| Exercise objective |
Reproduce the listing below word for word and exclude any picture.

| Provided data |
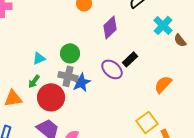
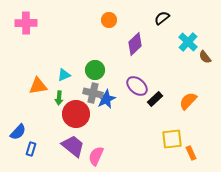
black rectangle: (130, 59) -> (155, 99), moved
green arrow: (34, 81) -> (59, 98), turned -32
orange triangle: (13, 98) -> (38, 86), moved
yellow square: (147, 122) -> (172, 139), turned 30

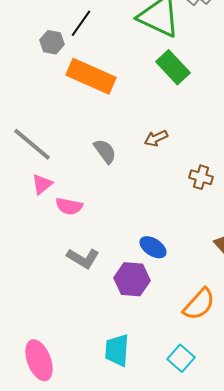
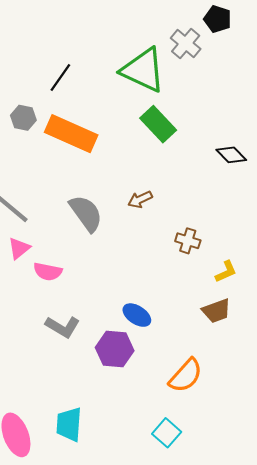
gray hexagon: (52, 42) -> (23, 118), moved
gray semicircle: (105, 151) -> (86, 213), size x1.4
cyan trapezoid: (117, 350) -> (69, 424), moved

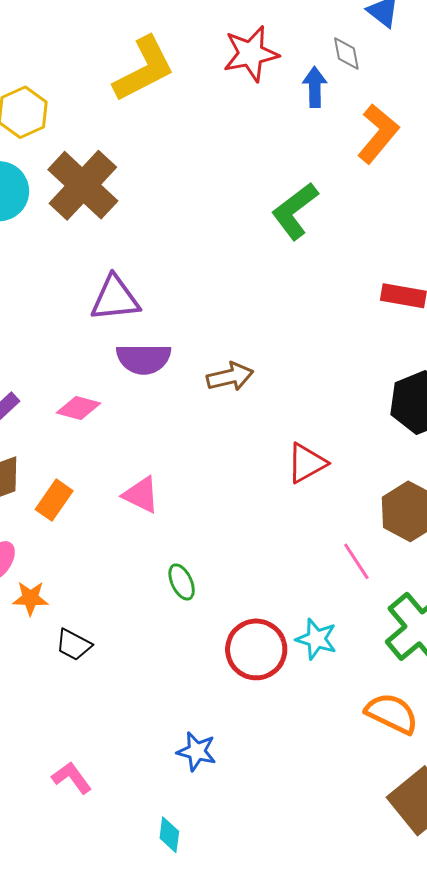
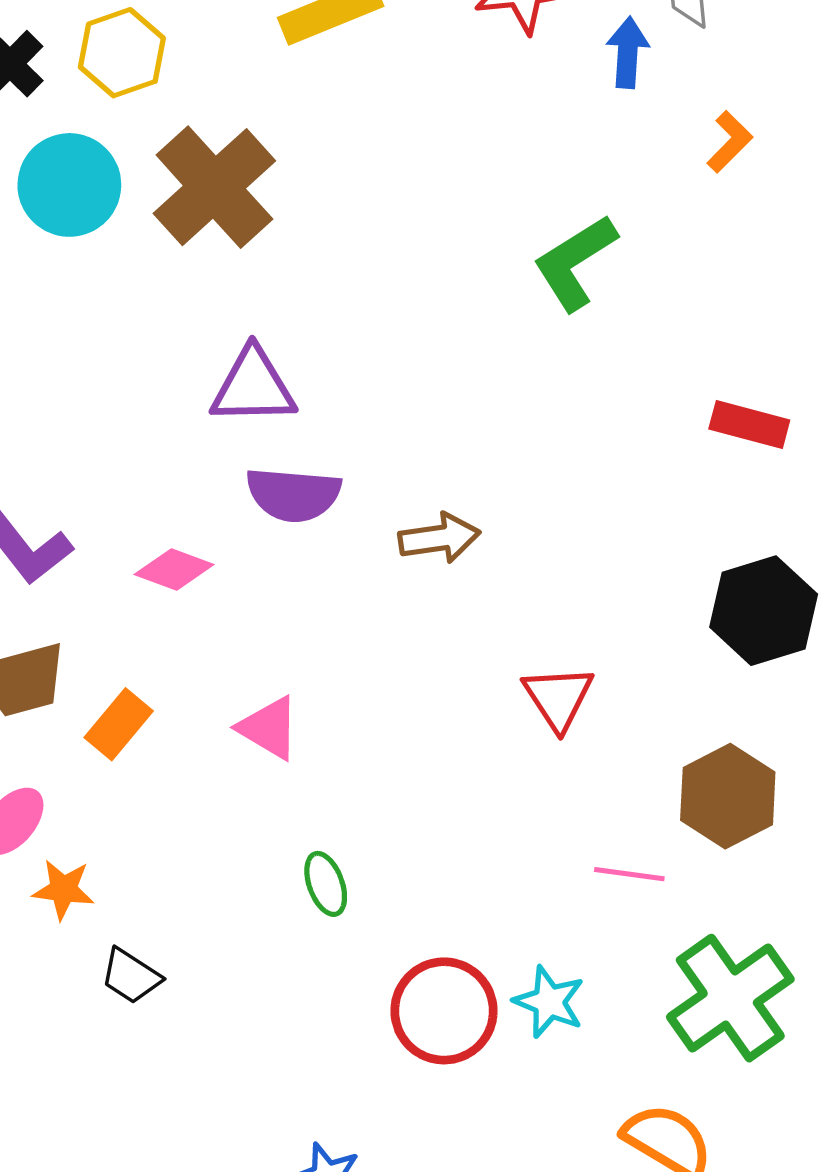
orange L-shape: (378, 134) -> (730, 142), size x0.6
red triangle: (307, 463) -> (558, 698), turned -39
pink line: (356, 561) -> (629, 874), turned -54

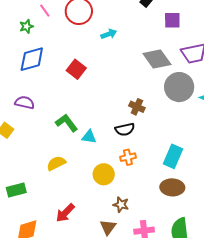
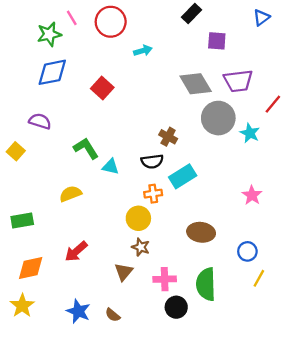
green star: (26, 26) -> (49, 34), size x1.5
cyan rectangle: (173, 156) -> (183, 176), moved, turned 30
yellow circle: (104, 174) -> (138, 218), moved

| Reply |
black rectangle: (130, 59) -> (155, 99), moved
green arrow: (34, 81) -> (59, 98), turned -32
orange triangle: (13, 98) -> (38, 86), moved
yellow square: (147, 122) -> (172, 139), turned 30

gray hexagon: (52, 42) -> (23, 118), moved
gray semicircle: (105, 151) -> (86, 213), size x1.4
cyan trapezoid: (117, 350) -> (69, 424), moved

orange L-shape: (378, 134) -> (730, 142), size x0.6
red triangle: (307, 463) -> (558, 698), turned -39
pink line: (356, 561) -> (629, 874), turned -54

green star: (26, 26) -> (49, 34), size x1.5
cyan rectangle: (173, 156) -> (183, 176), moved, turned 30
yellow circle: (104, 174) -> (138, 218), moved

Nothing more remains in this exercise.